EXERCISE: Type out all the data below, word for word.

——

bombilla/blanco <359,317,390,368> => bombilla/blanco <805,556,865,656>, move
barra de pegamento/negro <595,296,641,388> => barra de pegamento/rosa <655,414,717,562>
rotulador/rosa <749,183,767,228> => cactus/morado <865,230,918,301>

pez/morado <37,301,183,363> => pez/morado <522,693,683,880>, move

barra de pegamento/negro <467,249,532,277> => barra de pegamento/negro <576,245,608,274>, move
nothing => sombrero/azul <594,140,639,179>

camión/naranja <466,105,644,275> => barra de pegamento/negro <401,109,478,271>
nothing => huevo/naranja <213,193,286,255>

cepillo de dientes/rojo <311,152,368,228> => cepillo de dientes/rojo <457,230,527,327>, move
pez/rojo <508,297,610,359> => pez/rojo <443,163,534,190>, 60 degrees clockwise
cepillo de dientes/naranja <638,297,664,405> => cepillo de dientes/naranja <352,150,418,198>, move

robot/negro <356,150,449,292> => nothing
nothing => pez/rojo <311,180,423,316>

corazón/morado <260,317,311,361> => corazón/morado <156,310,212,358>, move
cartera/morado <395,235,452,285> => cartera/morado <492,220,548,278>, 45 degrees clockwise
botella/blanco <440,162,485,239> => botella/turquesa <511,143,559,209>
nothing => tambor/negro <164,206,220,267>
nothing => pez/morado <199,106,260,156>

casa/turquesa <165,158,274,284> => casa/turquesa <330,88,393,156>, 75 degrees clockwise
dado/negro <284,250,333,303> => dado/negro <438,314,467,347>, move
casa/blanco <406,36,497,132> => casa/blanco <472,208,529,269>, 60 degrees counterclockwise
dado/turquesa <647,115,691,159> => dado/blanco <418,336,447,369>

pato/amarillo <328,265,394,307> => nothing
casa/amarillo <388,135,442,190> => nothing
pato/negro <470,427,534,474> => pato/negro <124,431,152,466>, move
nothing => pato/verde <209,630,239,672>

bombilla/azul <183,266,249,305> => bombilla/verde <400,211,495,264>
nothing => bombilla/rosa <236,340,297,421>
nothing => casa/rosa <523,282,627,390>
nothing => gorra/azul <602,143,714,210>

——

RESPONSE BOX:
bombilla/blanco <359,317,390,368> => bombilla/blanco <805,556,865,656>, move
barra de pegamento/negro <595,296,641,388> => barra de pegamento/rosa <655,414,717,562>
rotulador/rosa <749,183,767,228> => cactus/morado <865,230,918,301>

pez/morado <37,301,183,363> => pez/morado <522,693,683,880>, move

barra de pegamento/negro <467,249,532,277> => barra de pegamento/negro <576,245,608,274>, move
nothing => sombrero/azul <594,140,639,179>

camión/naranja <466,105,644,275> => barra de pegamento/negro <401,109,478,271>
nothing => huevo/naranja <213,193,286,255>

cepillo de dientes/rojo <311,152,368,228> => cepillo de dientes/rojo <457,230,527,327>, move
pez/rojo <508,297,610,359> => pez/rojo <443,163,534,190>, 60 degrees clockwise
cepillo de dientes/naranja <638,297,664,405> => cepillo de dientes/naranja <352,150,418,198>, move

robot/negro <356,150,449,292> => nothing
nothing => pez/rojo <311,180,423,316>

corazón/morado <260,317,311,361> => corazón/morado <156,310,212,358>, move
cartera/morado <395,235,452,285> => cartera/morado <492,220,548,278>, 45 degrees clockwise
botella/blanco <440,162,485,239> => botella/turquesa <511,143,559,209>
nothing => tambor/negro <164,206,220,267>
nothing => pez/morado <199,106,260,156>

casa/turquesa <165,158,274,284> => casa/turquesa <330,88,393,156>, 75 degrees clockwise
dado/negro <284,250,333,303> => dado/negro <438,314,467,347>, move
casa/blanco <406,36,497,132> => casa/blanco <472,208,529,269>, 60 degrees counterclockwise
dado/turquesa <647,115,691,159> => dado/blanco <418,336,447,369>

pato/amarillo <328,265,394,307> => nothing
casa/amarillo <388,135,442,190> => nothing
pato/negro <470,427,534,474> => pato/negro <124,431,152,466>, move
nothing => pato/verde <209,630,239,672>

bombilla/azul <183,266,249,305> => bombilla/verde <400,211,495,264>
nothing => bombilla/rosa <236,340,297,421>
nothing => casa/rosa <523,282,627,390>
nothing => gorra/azul <602,143,714,210>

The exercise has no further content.